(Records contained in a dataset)
- Opening Delimiter -

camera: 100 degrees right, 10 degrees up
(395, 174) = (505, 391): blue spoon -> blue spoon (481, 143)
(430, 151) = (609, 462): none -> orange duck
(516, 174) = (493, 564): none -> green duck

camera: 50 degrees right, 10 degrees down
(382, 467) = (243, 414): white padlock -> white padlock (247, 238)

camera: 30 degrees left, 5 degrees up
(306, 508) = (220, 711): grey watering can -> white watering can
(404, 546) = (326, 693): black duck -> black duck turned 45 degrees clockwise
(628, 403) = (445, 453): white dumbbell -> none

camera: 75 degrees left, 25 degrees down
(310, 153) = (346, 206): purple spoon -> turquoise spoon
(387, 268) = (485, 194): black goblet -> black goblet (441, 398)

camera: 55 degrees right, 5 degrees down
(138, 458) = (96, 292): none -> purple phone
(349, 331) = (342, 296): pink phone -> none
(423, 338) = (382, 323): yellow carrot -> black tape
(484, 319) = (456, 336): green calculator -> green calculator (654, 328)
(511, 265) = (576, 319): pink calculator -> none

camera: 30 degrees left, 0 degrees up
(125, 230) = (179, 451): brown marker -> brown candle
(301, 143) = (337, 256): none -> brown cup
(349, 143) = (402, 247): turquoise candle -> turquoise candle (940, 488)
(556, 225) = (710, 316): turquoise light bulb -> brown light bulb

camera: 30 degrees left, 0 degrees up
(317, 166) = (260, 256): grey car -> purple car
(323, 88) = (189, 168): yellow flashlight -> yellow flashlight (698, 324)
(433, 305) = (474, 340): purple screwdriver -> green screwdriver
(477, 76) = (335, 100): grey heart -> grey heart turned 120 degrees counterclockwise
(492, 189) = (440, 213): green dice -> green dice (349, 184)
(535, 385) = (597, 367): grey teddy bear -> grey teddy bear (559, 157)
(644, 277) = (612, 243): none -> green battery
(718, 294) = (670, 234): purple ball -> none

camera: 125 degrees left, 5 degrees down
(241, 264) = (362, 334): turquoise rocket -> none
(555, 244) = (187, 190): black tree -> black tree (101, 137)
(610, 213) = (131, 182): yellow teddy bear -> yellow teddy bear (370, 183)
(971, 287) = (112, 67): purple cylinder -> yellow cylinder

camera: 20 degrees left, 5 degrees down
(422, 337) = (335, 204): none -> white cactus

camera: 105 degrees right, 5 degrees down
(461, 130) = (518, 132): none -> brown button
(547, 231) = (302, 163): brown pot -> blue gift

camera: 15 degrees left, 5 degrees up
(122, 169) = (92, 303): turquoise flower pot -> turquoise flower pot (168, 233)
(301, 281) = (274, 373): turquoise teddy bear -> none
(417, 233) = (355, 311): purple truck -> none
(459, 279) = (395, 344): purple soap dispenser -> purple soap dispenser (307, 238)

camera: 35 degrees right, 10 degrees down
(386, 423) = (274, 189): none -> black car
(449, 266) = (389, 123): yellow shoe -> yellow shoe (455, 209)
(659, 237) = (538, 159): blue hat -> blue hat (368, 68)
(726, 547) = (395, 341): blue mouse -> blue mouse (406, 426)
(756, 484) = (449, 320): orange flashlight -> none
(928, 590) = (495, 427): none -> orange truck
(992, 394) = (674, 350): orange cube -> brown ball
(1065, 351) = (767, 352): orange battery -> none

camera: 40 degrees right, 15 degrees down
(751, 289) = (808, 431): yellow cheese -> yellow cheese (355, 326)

- Closing Delimiter -

Work to complete: Each line from the first line of the entries up to and including the line containing "(492, 189) = (440, 213): green" should be transcribed exactly, with all other lines left out.

Result of this exercise:
camera: 100 degrees right, 10 degrees up
(395, 174) = (505, 391): blue spoon -> blue spoon (481, 143)
(430, 151) = (609, 462): none -> orange duck
(516, 174) = (493, 564): none -> green duck

camera: 50 degrees right, 10 degrees down
(382, 467) = (243, 414): white padlock -> white padlock (247, 238)

camera: 30 degrees left, 5 degrees up
(306, 508) = (220, 711): grey watering can -> white watering can
(404, 546) = (326, 693): black duck -> black duck turned 45 degrees clockwise
(628, 403) = (445, 453): white dumbbell -> none

camera: 75 degrees left, 25 degrees down
(310, 153) = (346, 206): purple spoon -> turquoise spoon
(387, 268) = (485, 194): black goblet -> black goblet (441, 398)

camera: 55 degrees right, 5 degrees down
(138, 458) = (96, 292): none -> purple phone
(349, 331) = (342, 296): pink phone -> none
(423, 338) = (382, 323): yellow carrot -> black tape
(484, 319) = (456, 336): green calculator -> green calculator (654, 328)
(511, 265) = (576, 319): pink calculator -> none

camera: 30 degrees left, 0 degrees up
(125, 230) = (179, 451): brown marker -> brown candle
(301, 143) = (337, 256): none -> brown cup
(349, 143) = (402, 247): turquoise candle -> turquoise candle (940, 488)
(556, 225) = (710, 316): turquoise light bulb -> brown light bulb

camera: 30 degrees left, 0 degrees up
(317, 166) = (260, 256): grey car -> purple car
(323, 88) = (189, 168): yellow flashlight -> yellow flashlight (698, 324)
(433, 305) = (474, 340): purple screwdriver -> green screwdriver
(477, 76) = (335, 100): grey heart -> grey heart turned 120 degrees counterclockwise
(492, 189) = (440, 213): green dice -> green dice (349, 184)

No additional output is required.